* [WORK REQUEST]: Repeat, line for line, the entries below from the first line to the line containing "(207, 351) = (285, 408): brown banana -> none", counting both ends.

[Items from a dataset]
=-=-=-=-=

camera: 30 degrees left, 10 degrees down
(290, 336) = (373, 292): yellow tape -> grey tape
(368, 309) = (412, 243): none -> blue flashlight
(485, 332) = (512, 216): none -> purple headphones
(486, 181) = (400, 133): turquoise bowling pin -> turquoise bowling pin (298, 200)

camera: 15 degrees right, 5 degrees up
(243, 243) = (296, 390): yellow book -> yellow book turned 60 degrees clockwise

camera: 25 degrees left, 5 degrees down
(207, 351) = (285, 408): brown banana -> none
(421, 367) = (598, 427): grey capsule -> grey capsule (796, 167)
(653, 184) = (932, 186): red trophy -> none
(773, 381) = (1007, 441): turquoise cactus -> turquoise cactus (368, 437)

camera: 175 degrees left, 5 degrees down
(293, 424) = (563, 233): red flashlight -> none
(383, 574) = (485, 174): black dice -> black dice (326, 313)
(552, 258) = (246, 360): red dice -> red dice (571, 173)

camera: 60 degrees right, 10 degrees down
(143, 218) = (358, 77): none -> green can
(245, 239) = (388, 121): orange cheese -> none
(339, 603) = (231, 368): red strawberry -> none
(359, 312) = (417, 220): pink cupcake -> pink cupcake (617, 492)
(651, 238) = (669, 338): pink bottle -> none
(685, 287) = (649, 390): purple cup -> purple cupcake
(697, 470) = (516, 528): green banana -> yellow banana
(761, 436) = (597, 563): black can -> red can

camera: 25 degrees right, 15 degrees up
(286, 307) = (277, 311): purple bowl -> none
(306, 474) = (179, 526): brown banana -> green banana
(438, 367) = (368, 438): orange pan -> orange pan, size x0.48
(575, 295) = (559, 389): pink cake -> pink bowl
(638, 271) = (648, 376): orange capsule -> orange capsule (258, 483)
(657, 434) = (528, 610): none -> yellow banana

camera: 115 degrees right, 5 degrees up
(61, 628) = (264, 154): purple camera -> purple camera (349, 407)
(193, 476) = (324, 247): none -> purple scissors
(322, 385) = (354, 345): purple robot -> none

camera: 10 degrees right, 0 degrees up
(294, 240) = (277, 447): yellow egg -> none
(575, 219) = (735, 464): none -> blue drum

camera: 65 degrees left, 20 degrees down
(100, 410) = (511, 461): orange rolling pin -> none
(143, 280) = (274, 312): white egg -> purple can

=-=-=-=-=

* [RESULT OF THIS EXERCISE]:
camera: 30 degrees left, 10 degrees down
(290, 336) = (373, 292): yellow tape -> grey tape
(368, 309) = (412, 243): none -> blue flashlight
(485, 332) = (512, 216): none -> purple headphones
(486, 181) = (400, 133): turquoise bowling pin -> turquoise bowling pin (298, 200)

camera: 15 degrees right, 5 degrees up
(243, 243) = (296, 390): yellow book -> yellow book turned 60 degrees clockwise

camera: 25 degrees left, 5 degrees down
(207, 351) = (285, 408): brown banana -> none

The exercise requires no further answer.